Data extract
*-*-*
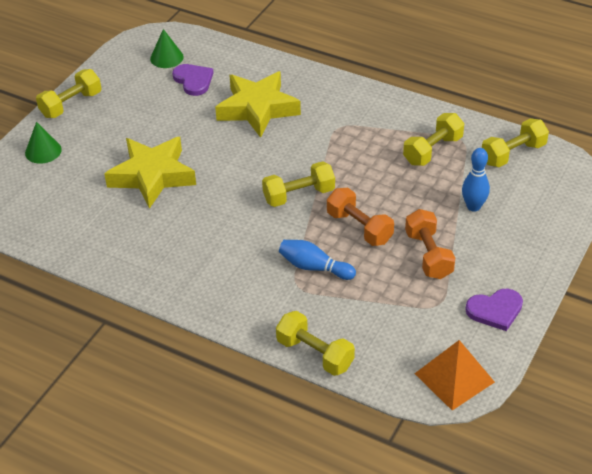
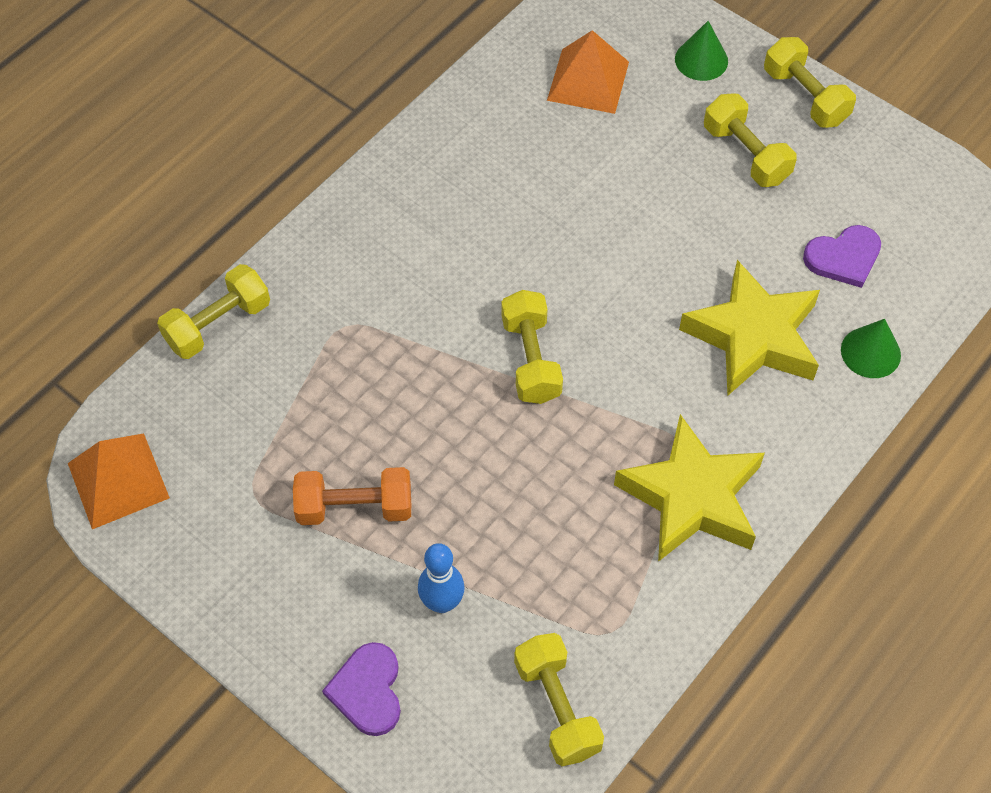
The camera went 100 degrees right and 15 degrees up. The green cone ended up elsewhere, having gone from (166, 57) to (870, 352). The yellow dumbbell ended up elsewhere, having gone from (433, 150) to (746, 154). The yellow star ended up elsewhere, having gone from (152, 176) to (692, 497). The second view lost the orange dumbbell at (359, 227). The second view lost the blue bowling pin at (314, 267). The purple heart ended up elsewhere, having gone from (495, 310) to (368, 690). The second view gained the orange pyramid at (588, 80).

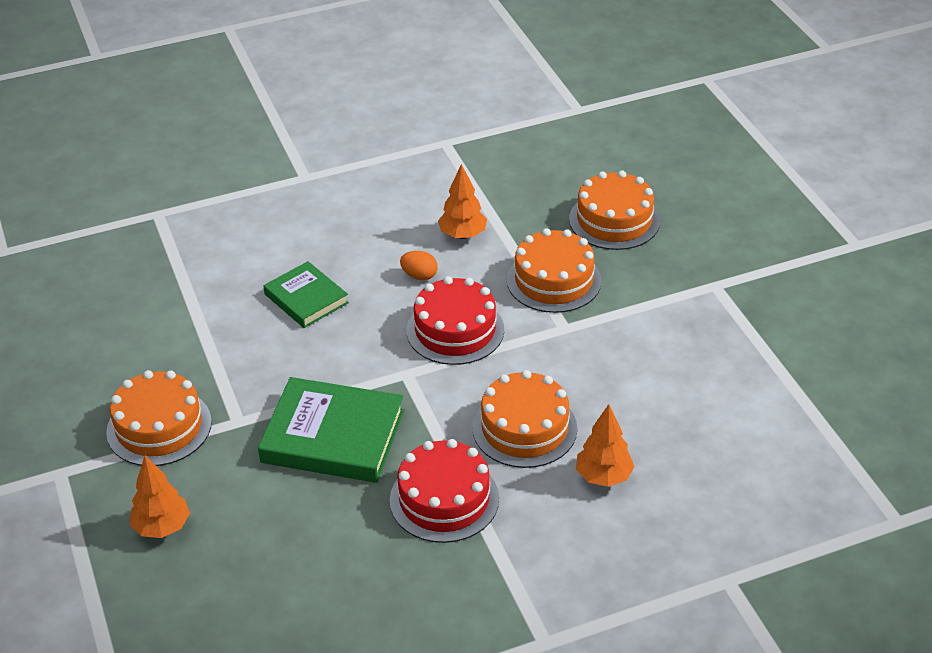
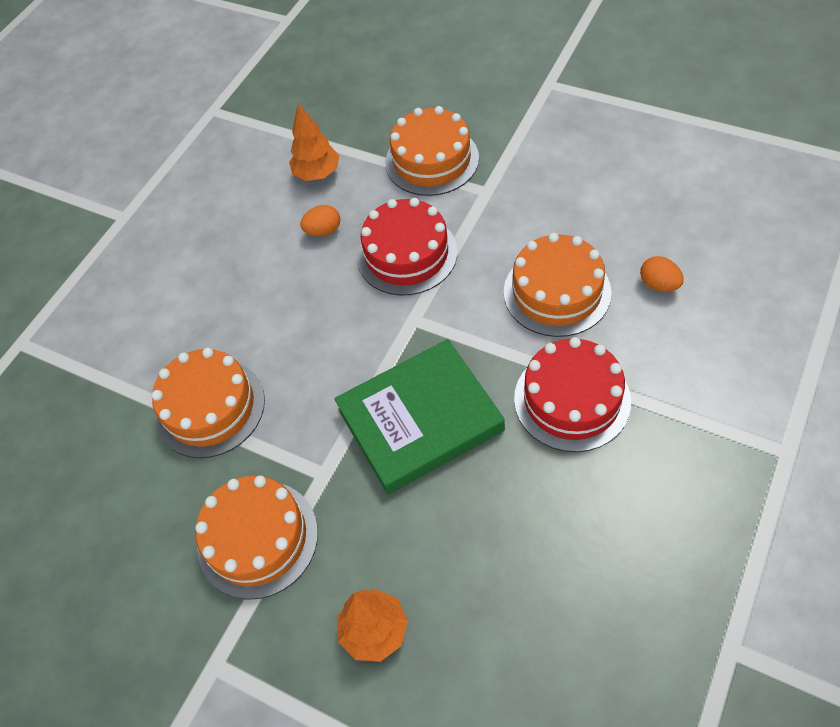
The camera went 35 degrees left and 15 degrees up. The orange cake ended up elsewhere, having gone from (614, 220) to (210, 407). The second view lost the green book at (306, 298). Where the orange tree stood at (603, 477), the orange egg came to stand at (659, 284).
*-*-*
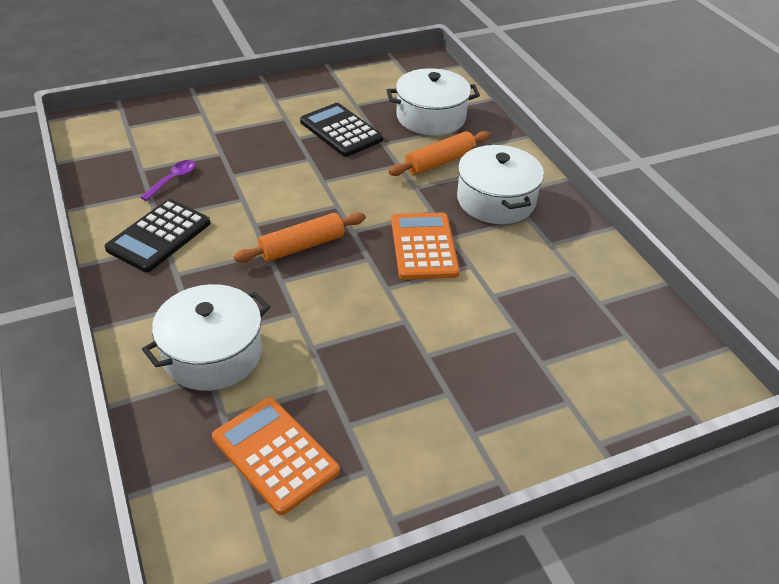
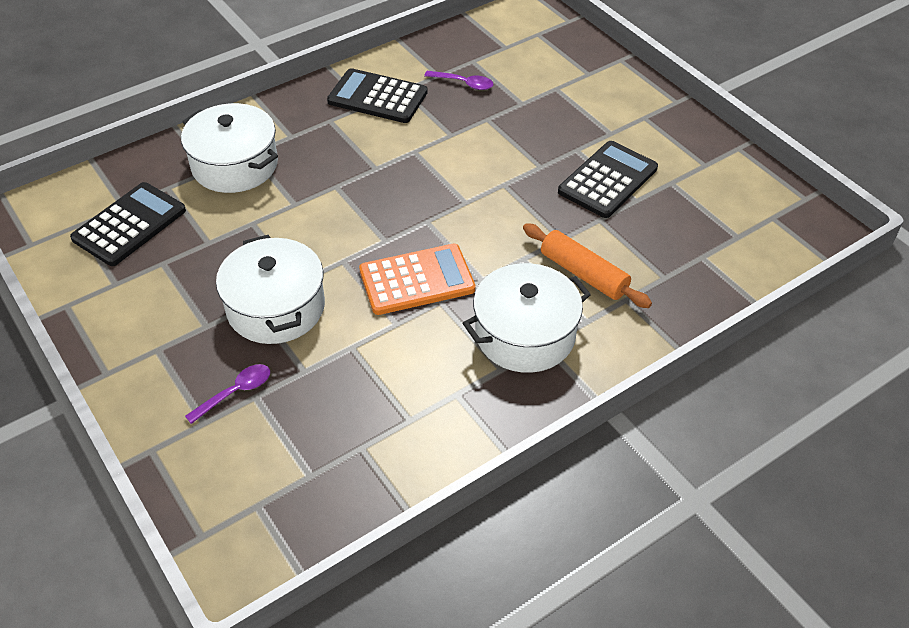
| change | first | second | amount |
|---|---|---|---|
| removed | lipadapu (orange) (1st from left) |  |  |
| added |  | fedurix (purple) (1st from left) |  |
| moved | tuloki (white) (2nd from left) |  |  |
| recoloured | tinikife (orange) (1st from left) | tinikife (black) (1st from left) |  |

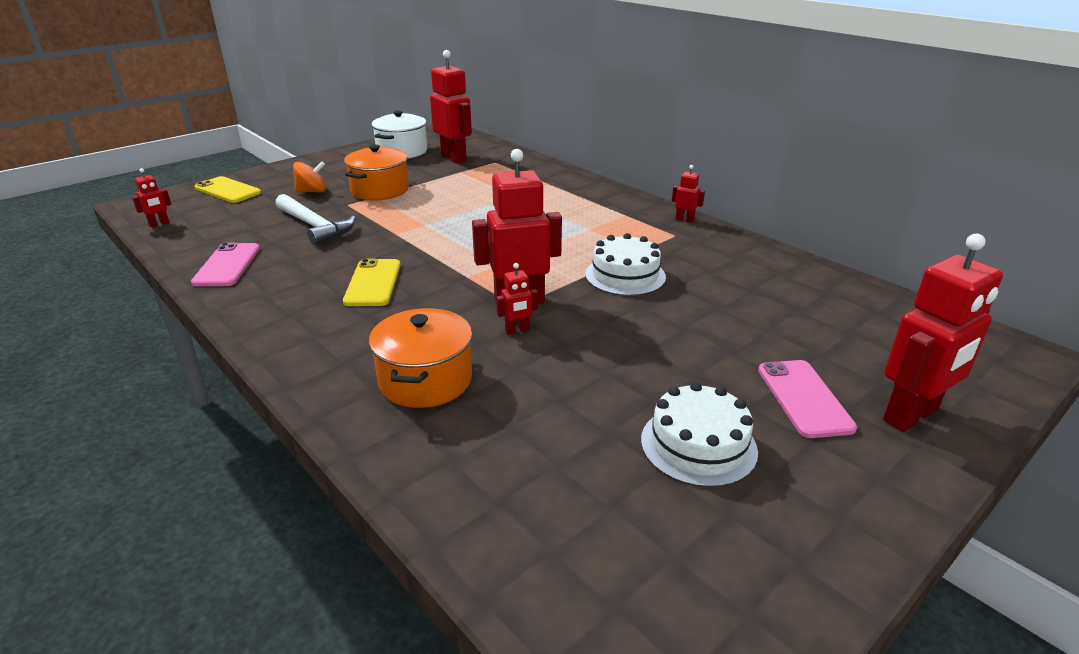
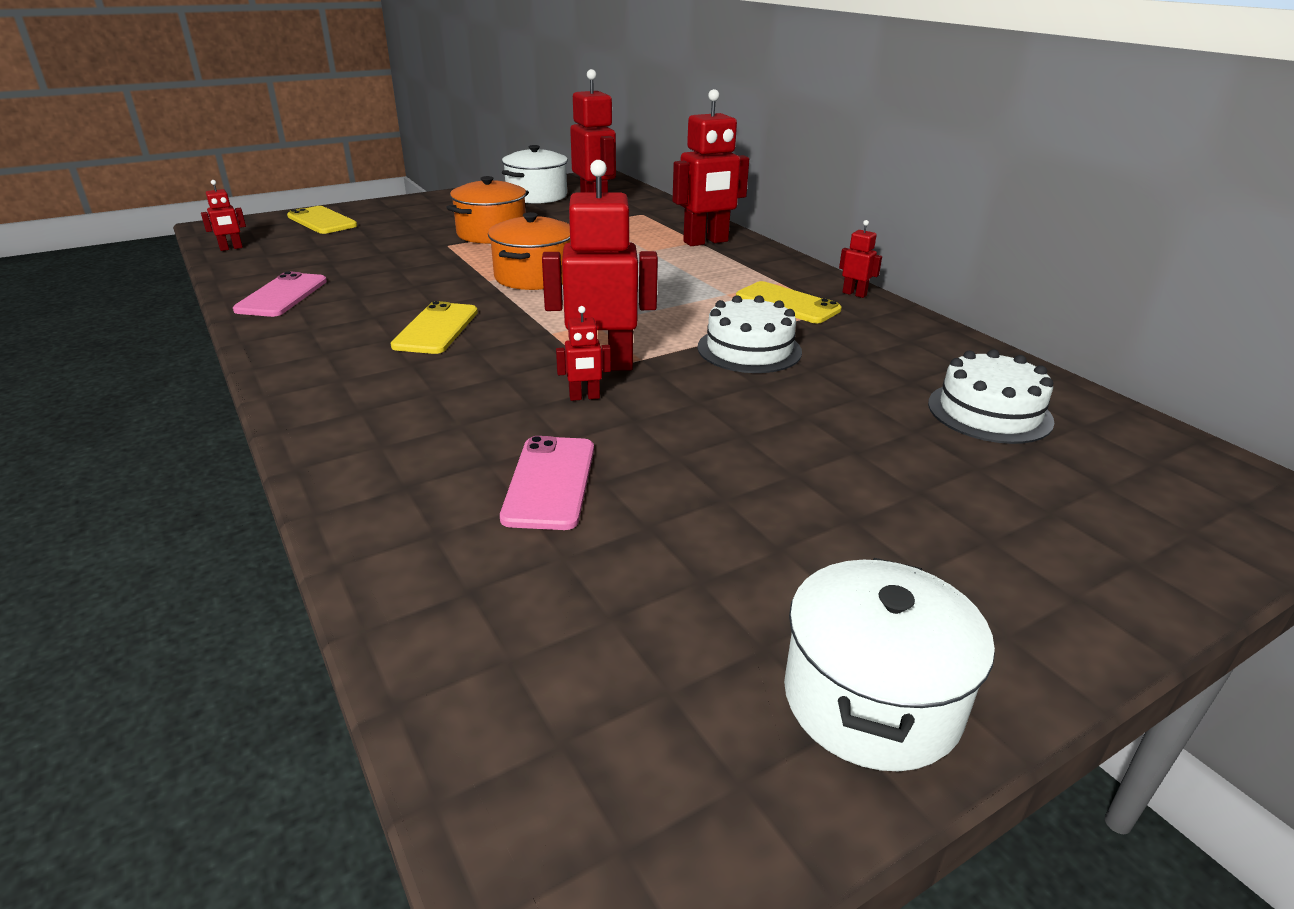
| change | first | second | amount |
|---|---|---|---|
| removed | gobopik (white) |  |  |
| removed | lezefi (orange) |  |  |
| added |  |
*-*-*
Task statement
What you give back should be exactly the lines of the data above from the line with "removed | lipadapu" through the line with "moved | tuloki", both of those included, and nothing more.

Reply to the task
| removed | lipadapu (orange) (1st from left) |  |  |
| added |  | fedurix (purple) (1st from left) |  |
| moved | tuloki (white) (2nd from left) |  |  |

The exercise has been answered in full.